Work to be completed
What you return must be the data below, word for word, without any images.

☆ ☆ ☆ ☆ ☆

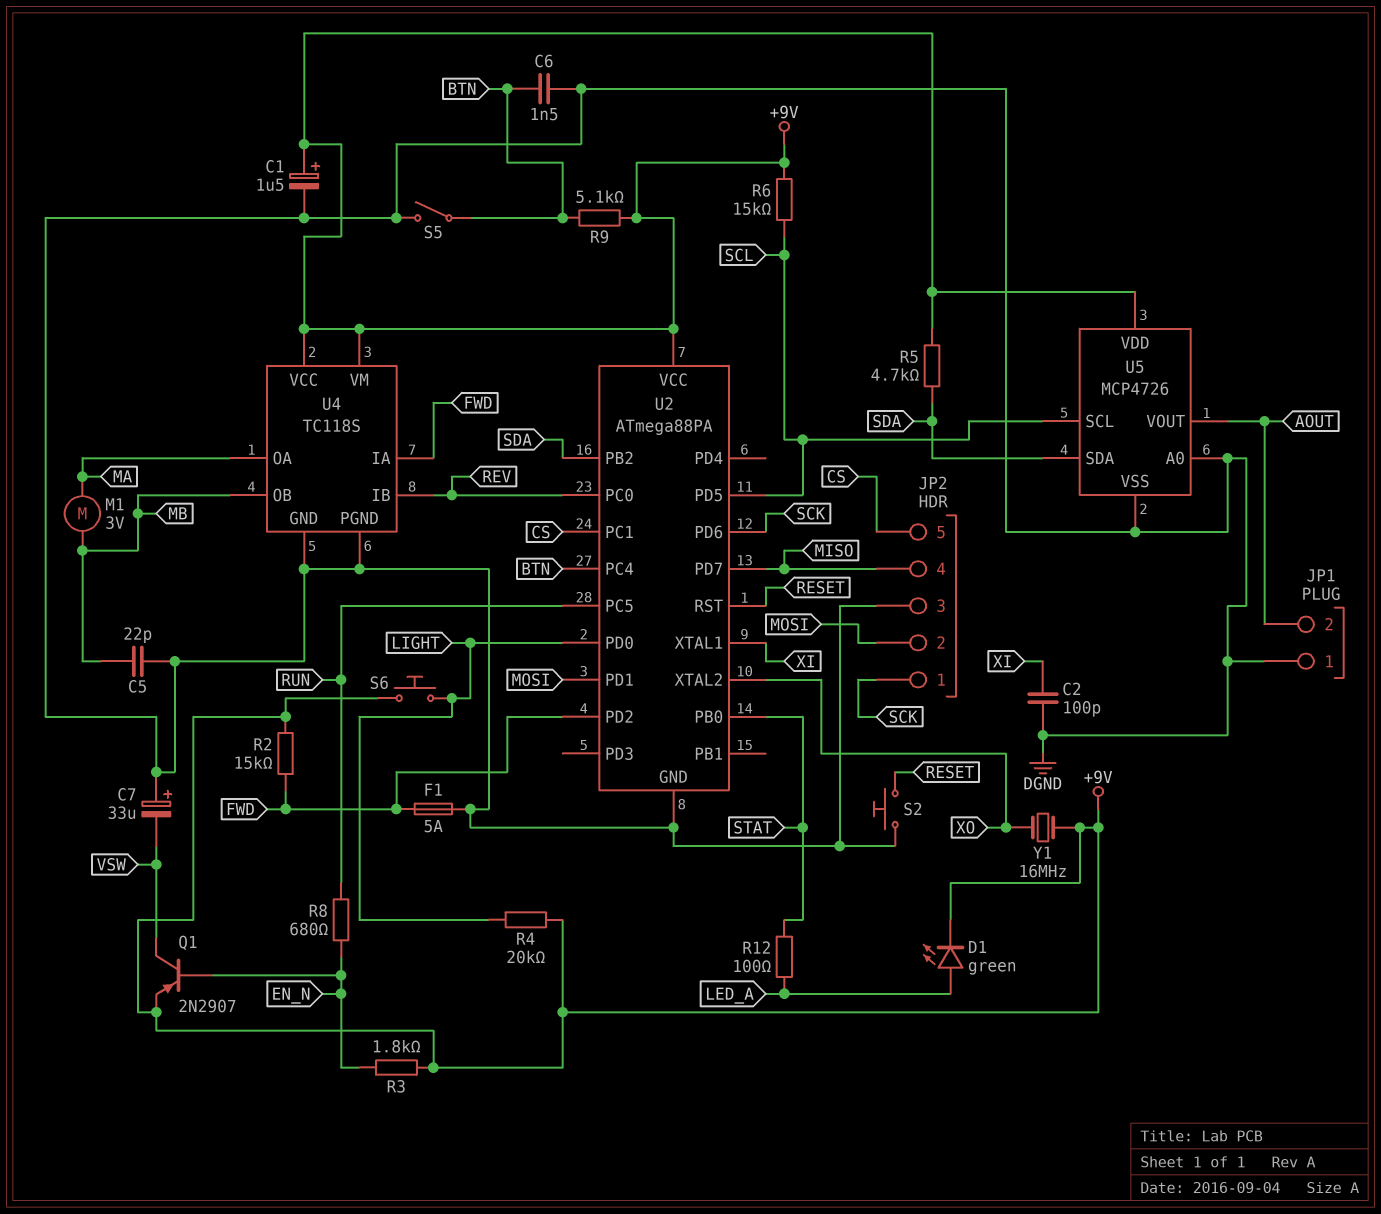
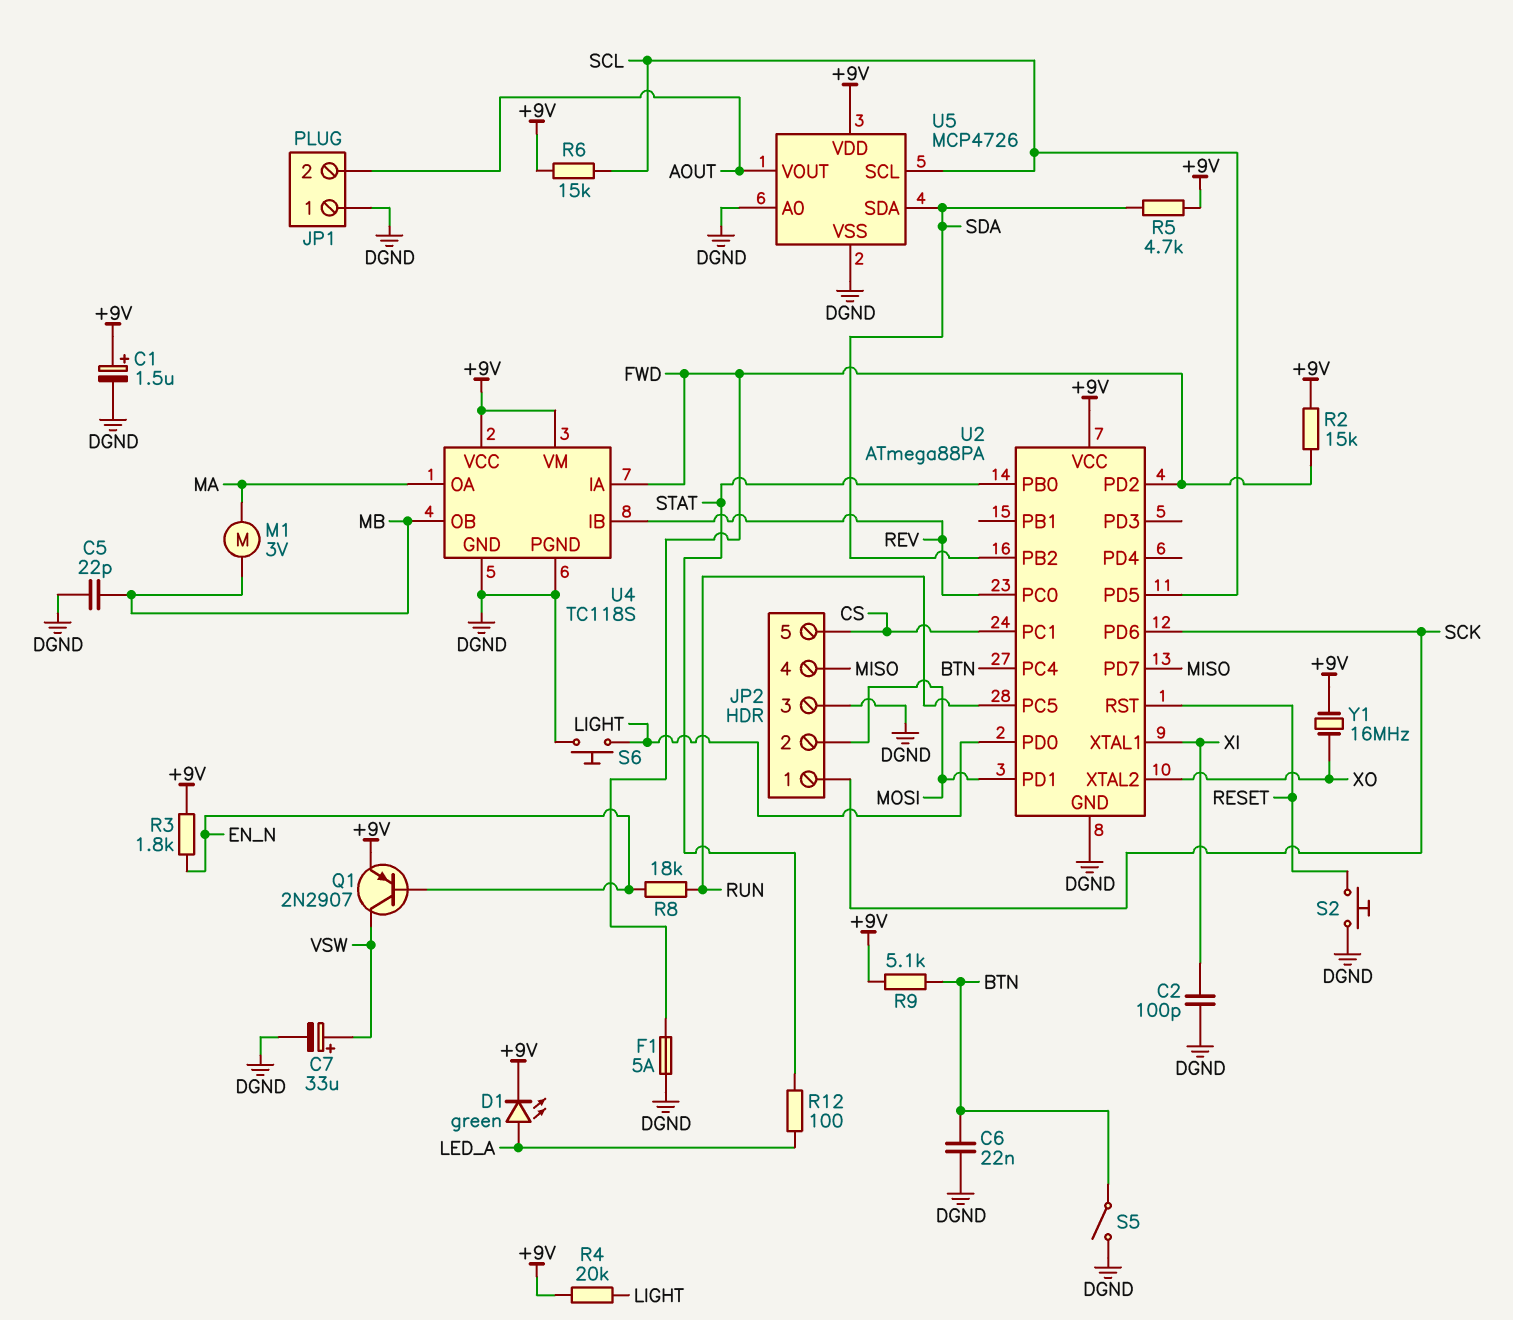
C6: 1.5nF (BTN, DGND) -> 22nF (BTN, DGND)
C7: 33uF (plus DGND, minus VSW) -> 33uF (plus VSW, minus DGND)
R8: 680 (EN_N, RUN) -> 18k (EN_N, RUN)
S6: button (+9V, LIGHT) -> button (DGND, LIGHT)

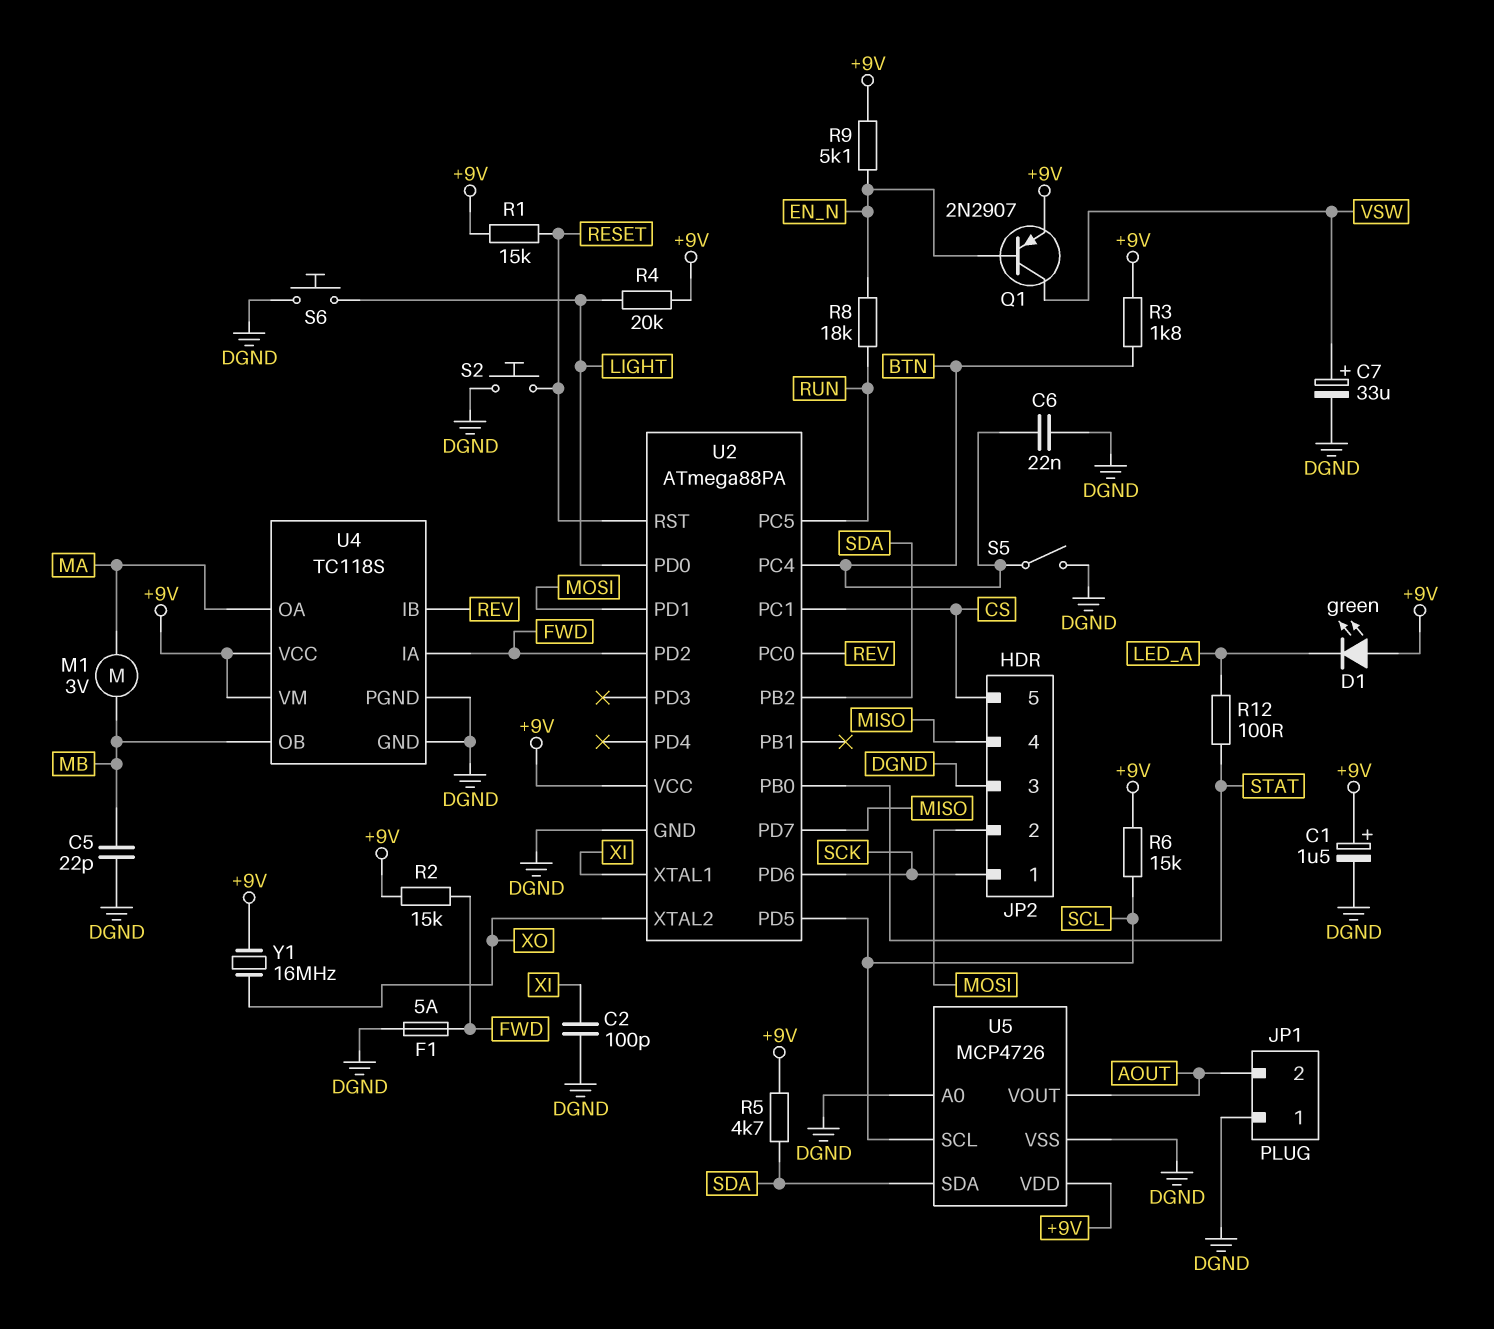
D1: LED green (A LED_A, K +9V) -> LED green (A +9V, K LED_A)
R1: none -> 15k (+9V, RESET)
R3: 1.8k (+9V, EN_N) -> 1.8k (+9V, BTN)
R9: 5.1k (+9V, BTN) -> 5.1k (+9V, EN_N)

☆ ☆ ☆ ☆ ☆

Exercise result
C6: 1.5nF (BTN, DGND) -> 22nF (BTN, DGND)
C7: 33uF (plus DGND, minus VSW) -> 33uF (plus VSW, minus DGND)
R8: 680 (EN_N, RUN) -> 18k (EN_N, RUN)
S6: button (+9V, LIGHT) -> button (DGND, LIGHT)

D1: LED green (A LED_A, K +9V) -> LED green (A +9V, K LED_A)
R1: none -> 15k (+9V, RESET)
R3: 1.8k (+9V, EN_N) -> 1.8k (+9V, BTN)
R9: 5.1k (+9V, BTN) -> 5.1k (+9V, EN_N)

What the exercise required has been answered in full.